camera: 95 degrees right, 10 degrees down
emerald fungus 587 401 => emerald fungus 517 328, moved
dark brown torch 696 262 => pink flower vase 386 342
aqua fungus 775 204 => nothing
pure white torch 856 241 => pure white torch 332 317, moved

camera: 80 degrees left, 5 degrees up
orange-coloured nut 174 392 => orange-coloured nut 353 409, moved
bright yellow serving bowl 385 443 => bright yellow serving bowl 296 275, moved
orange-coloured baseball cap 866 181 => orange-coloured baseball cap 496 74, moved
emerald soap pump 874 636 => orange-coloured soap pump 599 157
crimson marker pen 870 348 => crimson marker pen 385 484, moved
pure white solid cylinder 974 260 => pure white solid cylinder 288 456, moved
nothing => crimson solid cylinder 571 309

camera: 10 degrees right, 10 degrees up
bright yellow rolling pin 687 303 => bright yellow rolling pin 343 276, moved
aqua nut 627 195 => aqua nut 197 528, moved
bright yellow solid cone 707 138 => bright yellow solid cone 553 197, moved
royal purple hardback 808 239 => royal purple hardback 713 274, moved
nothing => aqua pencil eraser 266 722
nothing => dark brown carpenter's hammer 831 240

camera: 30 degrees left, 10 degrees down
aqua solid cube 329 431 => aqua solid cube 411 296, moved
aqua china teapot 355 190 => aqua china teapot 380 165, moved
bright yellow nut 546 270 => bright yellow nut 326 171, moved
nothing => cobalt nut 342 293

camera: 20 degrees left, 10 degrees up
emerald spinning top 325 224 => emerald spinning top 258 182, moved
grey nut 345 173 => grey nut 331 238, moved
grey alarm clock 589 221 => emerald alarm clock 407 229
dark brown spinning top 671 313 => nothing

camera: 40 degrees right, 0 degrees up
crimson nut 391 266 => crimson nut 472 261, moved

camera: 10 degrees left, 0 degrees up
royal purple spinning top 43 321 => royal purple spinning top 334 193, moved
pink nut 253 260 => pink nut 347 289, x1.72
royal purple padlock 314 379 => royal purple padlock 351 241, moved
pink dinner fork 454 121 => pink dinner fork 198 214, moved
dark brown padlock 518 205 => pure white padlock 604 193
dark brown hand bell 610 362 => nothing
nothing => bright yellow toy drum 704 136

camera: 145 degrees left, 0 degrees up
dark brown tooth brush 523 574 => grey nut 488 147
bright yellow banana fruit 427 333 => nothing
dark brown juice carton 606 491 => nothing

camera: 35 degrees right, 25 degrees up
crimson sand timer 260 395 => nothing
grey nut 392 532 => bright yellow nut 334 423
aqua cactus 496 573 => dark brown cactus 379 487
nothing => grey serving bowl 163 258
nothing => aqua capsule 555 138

Assignment — Go through the entries and filter for lines holding the word "royal"; copy each match.

Response box —
royal purple hardback 808 239 => royal purple hardback 713 274, moved
royal purple spinning top 43 321 => royal purple spinning top 334 193, moved
royal purple padlock 314 379 => royal purple padlock 351 241, moved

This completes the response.